● **What you need to do**:
Write out the data again in full, keeping every character the same.

Items from a dataset:
:::::

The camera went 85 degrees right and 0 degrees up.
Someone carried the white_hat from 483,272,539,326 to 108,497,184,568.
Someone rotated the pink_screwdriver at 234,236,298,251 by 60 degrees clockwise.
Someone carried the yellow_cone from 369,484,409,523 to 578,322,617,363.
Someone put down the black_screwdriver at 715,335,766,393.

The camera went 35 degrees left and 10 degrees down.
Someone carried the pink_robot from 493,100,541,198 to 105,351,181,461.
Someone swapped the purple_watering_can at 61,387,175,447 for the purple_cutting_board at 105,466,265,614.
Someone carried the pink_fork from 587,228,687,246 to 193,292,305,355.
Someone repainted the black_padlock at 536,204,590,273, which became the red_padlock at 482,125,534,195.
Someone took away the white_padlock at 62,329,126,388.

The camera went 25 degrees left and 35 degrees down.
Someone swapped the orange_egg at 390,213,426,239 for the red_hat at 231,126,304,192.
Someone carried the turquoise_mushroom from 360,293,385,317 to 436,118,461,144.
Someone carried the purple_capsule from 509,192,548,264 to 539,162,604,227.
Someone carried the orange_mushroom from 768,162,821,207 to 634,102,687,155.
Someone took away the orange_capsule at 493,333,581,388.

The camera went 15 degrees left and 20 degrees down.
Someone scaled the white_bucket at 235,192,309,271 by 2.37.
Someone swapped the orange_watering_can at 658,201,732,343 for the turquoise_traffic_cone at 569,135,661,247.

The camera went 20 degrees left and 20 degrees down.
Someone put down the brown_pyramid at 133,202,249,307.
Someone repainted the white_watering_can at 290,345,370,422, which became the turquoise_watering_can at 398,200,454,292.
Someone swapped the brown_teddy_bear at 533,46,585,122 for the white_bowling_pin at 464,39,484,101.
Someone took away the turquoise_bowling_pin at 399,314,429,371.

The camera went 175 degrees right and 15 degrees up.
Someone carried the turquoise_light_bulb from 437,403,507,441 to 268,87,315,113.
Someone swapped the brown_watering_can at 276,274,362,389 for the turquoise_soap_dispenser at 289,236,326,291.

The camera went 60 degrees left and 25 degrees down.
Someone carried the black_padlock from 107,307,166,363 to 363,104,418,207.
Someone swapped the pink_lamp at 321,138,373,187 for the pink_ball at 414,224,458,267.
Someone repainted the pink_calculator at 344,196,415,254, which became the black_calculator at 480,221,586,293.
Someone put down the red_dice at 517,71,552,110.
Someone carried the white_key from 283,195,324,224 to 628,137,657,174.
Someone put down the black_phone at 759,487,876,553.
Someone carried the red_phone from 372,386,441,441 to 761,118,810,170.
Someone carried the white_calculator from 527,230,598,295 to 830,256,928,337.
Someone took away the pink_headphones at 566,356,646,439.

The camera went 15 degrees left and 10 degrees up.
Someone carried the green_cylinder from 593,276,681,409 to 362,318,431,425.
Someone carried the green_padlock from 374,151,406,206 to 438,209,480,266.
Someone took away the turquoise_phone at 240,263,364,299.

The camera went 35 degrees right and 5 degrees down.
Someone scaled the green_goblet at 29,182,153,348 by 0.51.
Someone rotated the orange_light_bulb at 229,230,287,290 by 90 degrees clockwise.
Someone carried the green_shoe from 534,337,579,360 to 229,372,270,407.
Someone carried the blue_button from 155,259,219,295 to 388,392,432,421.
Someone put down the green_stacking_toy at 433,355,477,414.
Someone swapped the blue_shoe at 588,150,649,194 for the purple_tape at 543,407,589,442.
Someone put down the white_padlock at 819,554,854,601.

:::::

● **Written reply**:
The camera went 85 degrees right and 0 degrees up.
Someone carried the white_hat from 483,272,539,326 to 108,497,184,568.
Someone rotated the pink_screwdriver at 234,236,298,251 by 60 degrees clockwise.
Someone carried the yellow_cone from 369,484,409,523 to 578,322,617,363.
Someone put down the black_screwdriver at 715,335,766,393.

The camera went 35 degrees left and 10 degrees down.
Someone carried the pink_robot from 493,100,541,198 to 105,351,181,461.
Someone swapped the purple_watering_can at 61,387,175,447 for the purple_cutting_board at 105,466,265,614.
Someone carried the pink_fork from 587,228,687,246 to 193,292,305,355.
Someone repainted the black_padlock at 536,204,590,273, which became the red_padlock at 482,125,534,195.
Someone took away the white_padlock at 62,329,126,388.

The camera went 25 degrees left and 35 degrees down.
Someone swapped the orange_egg at 390,213,426,239 for the red_hat at 231,126,304,192.
Someone carried the turquoise_mushroom from 360,293,385,317 to 436,118,461,144.
Someone carried the purple_capsule from 509,192,548,264 to 539,162,604,227.
Someone carried the orange_mushroom from 768,162,821,207 to 634,102,687,155.
Someone took away the orange_capsule at 493,333,581,388.

The camera went 15 degrees left and 20 degrees down.
Someone scaled the white_bucket at 235,192,309,271 by 2.37.
Someone swapped the orange_watering_can at 658,201,732,343 for the turquoise_traffic_cone at 569,135,661,247.

The camera went 20 degrees left and 20 degrees down.
Someone put down the brown_pyramid at 133,202,249,307.
Someone repainted the white_watering_can at 290,345,370,422, which became the turquoise_watering_can at 398,200,454,292.
Someone swapped the brown_teddy_bear at 533,46,585,122 for the white_bowling_pin at 464,39,484,101.
Someone took away the turquoise_bowling_pin at 399,314,429,371.

The camera went 175 degrees right and 15 degrees up.
Someone carried the turquoise_light_bulb from 437,403,507,441 to 268,87,315,113.
Someone swapped the brown_watering_can at 276,274,362,389 for the turquoise_soap_dispenser at 289,236,326,291.

The camera went 60 degrees left and 25 degrees down.
Someone carried the black_padlock from 107,307,166,363 to 363,104,418,207.
Someone swapped the pink_lamp at 321,138,373,187 for the pink_ball at 414,224,458,267.
Someone repainted the pink_calculator at 344,196,415,254, which became the black_calculator at 480,221,586,293.
Someone put down the red_dice at 517,71,552,110.
Someone carried the white_key from 283,195,324,224 to 628,137,657,174.
Someone put down the black_phone at 759,487,876,553.
Someone carried the red_phone from 372,386,441,441 to 761,118,810,170.
Someone carried the white_calculator from 527,230,598,295 to 830,256,928,337.
Someone took away the pink_headphones at 566,356,646,439.

The camera went 15 degrees left and 10 degrees up.
Someone carried the green_cylinder from 593,276,681,409 to 362,318,431,425.
Someone carried the green_padlock from 374,151,406,206 to 438,209,480,266.
Someone took away the turquoise_phone at 240,263,364,299.

The camera went 35 degrees right and 5 degrees down.
Someone scaled the green_goblet at 29,182,153,348 by 0.51.
Someone rotated the orange_light_bulb at 229,230,287,290 by 90 degrees clockwise.
Someone carried the green_shoe from 534,337,579,360 to 229,372,270,407.
Someone carried the blue_button from 155,259,219,295 to 388,392,432,421.
Someone put down the green_stacking_toy at 433,355,477,414.
Someone swapped the blue_shoe at 588,150,649,194 for the purple_tape at 543,407,589,442.
Someone put down the white_padlock at 819,554,854,601.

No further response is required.